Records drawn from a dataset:
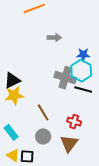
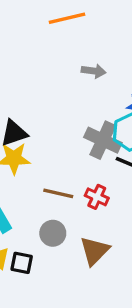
brown line: (43, 112) -> (58, 193), turned -54
red cross: (74, 122) -> (97, 197), moved

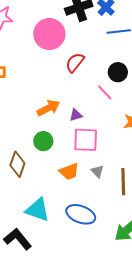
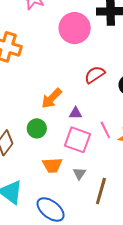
red semicircle: (75, 63) -> (95, 75), moved
pink line: (105, 92) -> (105, 130), moved
orange arrow: (48, 108) -> (52, 98), turned 145

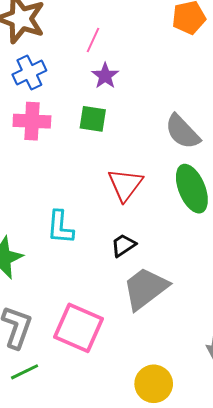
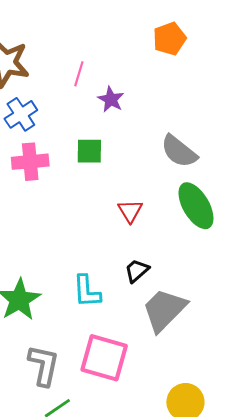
purple star: (105, 76) -> (111, 99), moved
red triangle: (125, 185) -> (130, 211), size x0.7
cyan L-shape: (60, 227) -> (87, 291), moved

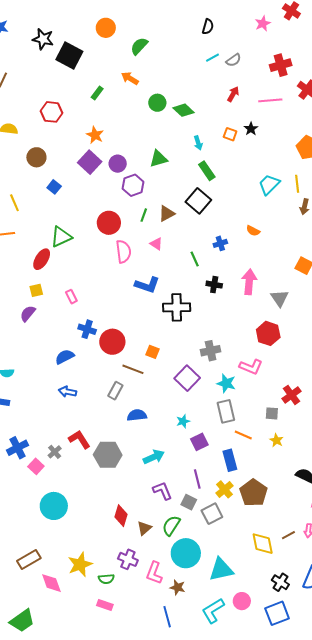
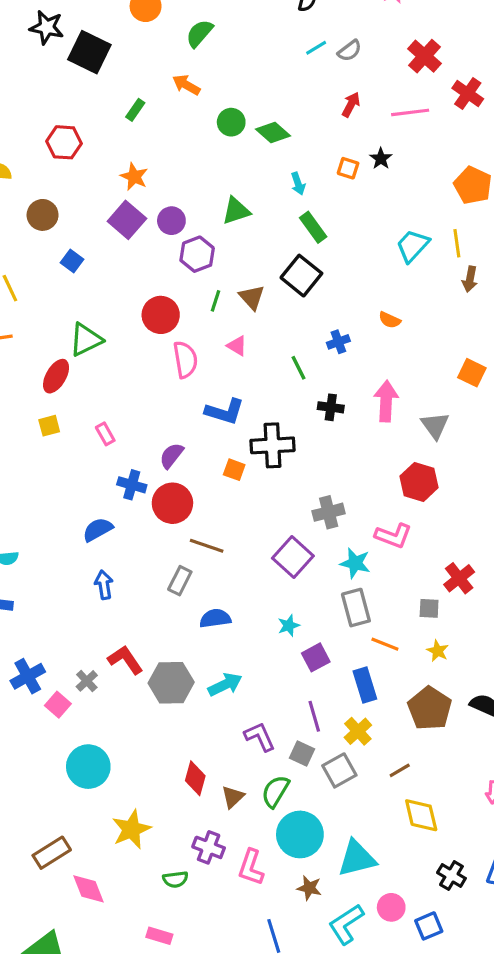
red cross: (281, 65) -> (425, 56), turned -30
brown triangle: (167, 214) -> (252, 297), turned -42
purple semicircle: (28, 313) -> (171, 456), moved
orange square: (153, 352) -> (234, 470), moved
blue arrow: (67, 392) -> (104, 585), turned 72
cyan arrow: (154, 457) -> (225, 685), moved
brown pentagon: (254, 493) -> (430, 708), moved
brown line: (288, 535) -> (400, 770), moved
yellow star: (80, 564) -> (131, 829), moved
brown star: (178, 587) -> (309, 888), moved
pink rectangle: (105, 605) -> (159, 936), moved
blue square: (277, 613) -> (429, 926), moved, size x0.7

Brief:
Write out the data above in full and exactly, but not the pictures.

Written response:
brown line: (43, 112) -> (58, 193), turned -54
red cross: (74, 122) -> (97, 197), moved

red semicircle: (75, 63) -> (95, 75), moved
pink line: (105, 92) -> (105, 130), moved
orange arrow: (48, 108) -> (52, 98), turned 145

purple star: (105, 76) -> (111, 99), moved
red triangle: (125, 185) -> (130, 211), size x0.7
cyan L-shape: (60, 227) -> (87, 291), moved

red cross: (281, 65) -> (425, 56), turned -30
brown triangle: (167, 214) -> (252, 297), turned -42
purple semicircle: (28, 313) -> (171, 456), moved
orange square: (153, 352) -> (234, 470), moved
blue arrow: (67, 392) -> (104, 585), turned 72
cyan arrow: (154, 457) -> (225, 685), moved
brown pentagon: (254, 493) -> (430, 708), moved
brown line: (288, 535) -> (400, 770), moved
yellow star: (80, 564) -> (131, 829), moved
brown star: (178, 587) -> (309, 888), moved
pink rectangle: (105, 605) -> (159, 936), moved
blue square: (277, 613) -> (429, 926), moved, size x0.7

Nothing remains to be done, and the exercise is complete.